_RECORDS FOR PROCESSING:_
BEGIN
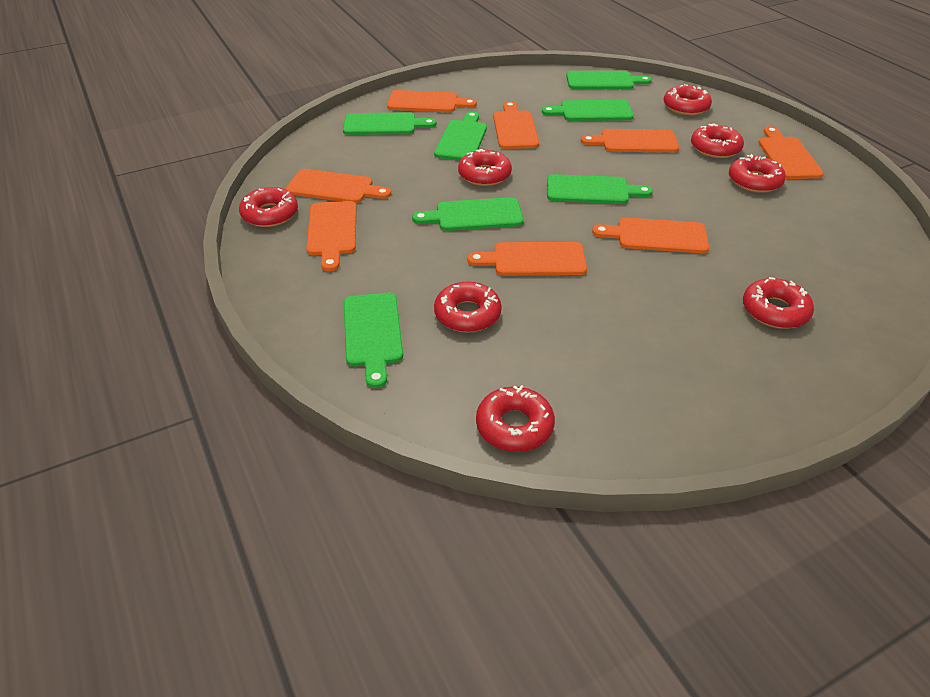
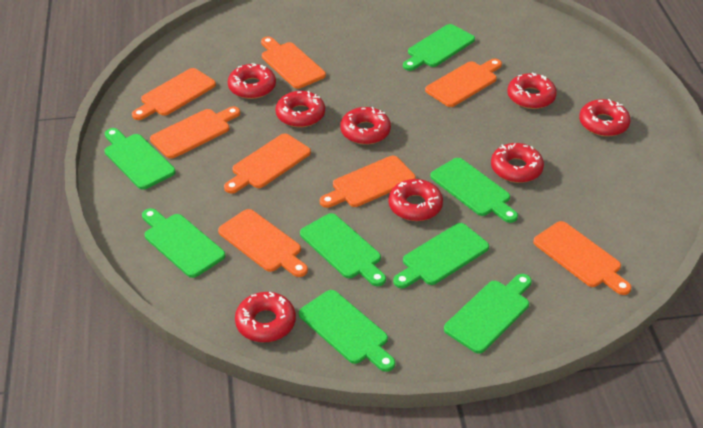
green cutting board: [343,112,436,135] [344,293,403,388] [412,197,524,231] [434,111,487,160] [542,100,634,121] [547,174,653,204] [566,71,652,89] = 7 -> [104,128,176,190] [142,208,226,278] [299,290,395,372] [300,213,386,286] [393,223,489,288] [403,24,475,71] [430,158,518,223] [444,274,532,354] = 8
END
BEGIN
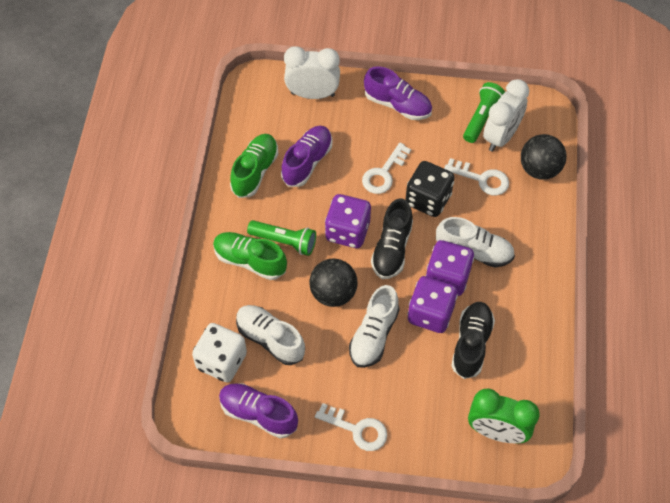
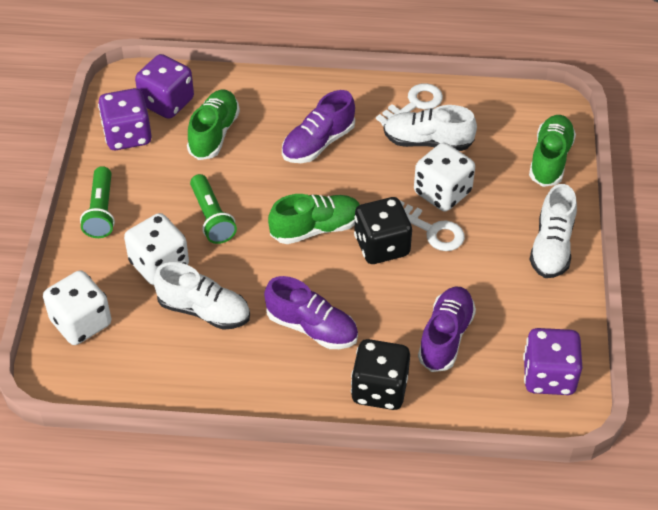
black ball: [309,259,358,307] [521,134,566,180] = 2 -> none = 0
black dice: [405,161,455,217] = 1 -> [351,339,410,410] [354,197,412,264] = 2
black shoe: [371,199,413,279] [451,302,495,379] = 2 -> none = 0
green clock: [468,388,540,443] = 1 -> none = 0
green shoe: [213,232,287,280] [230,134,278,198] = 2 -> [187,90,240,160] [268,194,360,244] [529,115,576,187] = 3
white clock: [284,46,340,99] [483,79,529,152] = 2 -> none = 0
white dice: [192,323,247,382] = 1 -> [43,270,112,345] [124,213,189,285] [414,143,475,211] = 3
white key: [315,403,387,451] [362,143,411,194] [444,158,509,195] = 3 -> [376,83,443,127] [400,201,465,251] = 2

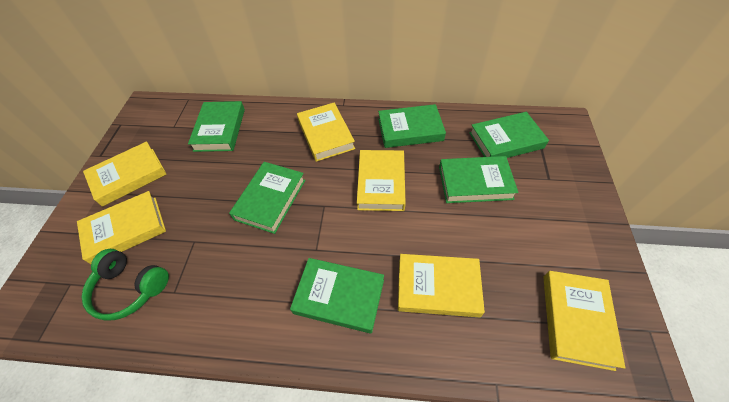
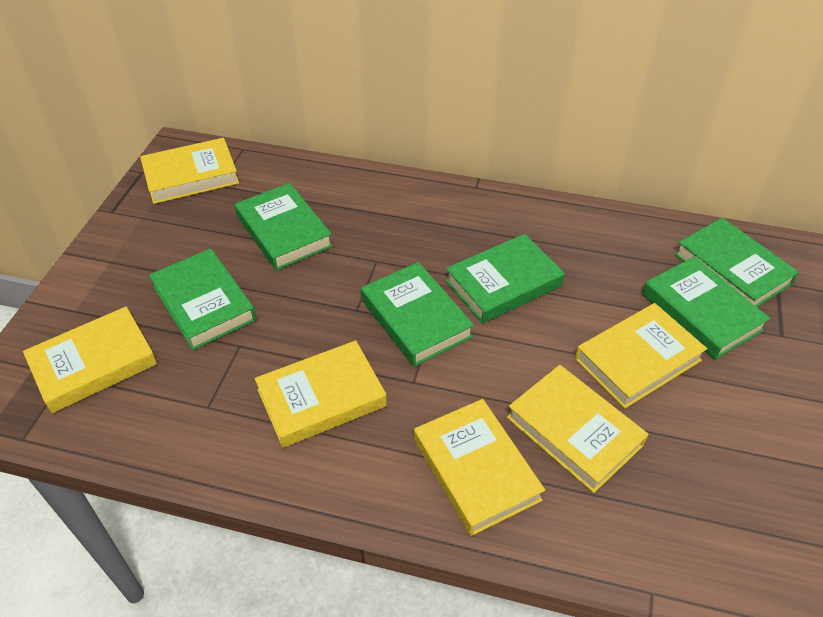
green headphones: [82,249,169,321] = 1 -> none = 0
END
_WORK TO COMPLETE:_
Find each line in the listing above that contains "shoe", and copy that line.

_YOUR RESPONSE:_
black shoe: [371,199,413,279] [451,302,495,379] = 2 -> none = 0
green shoe: [213,232,287,280] [230,134,278,198] = 2 -> [187,90,240,160] [268,194,360,244] [529,115,576,187] = 3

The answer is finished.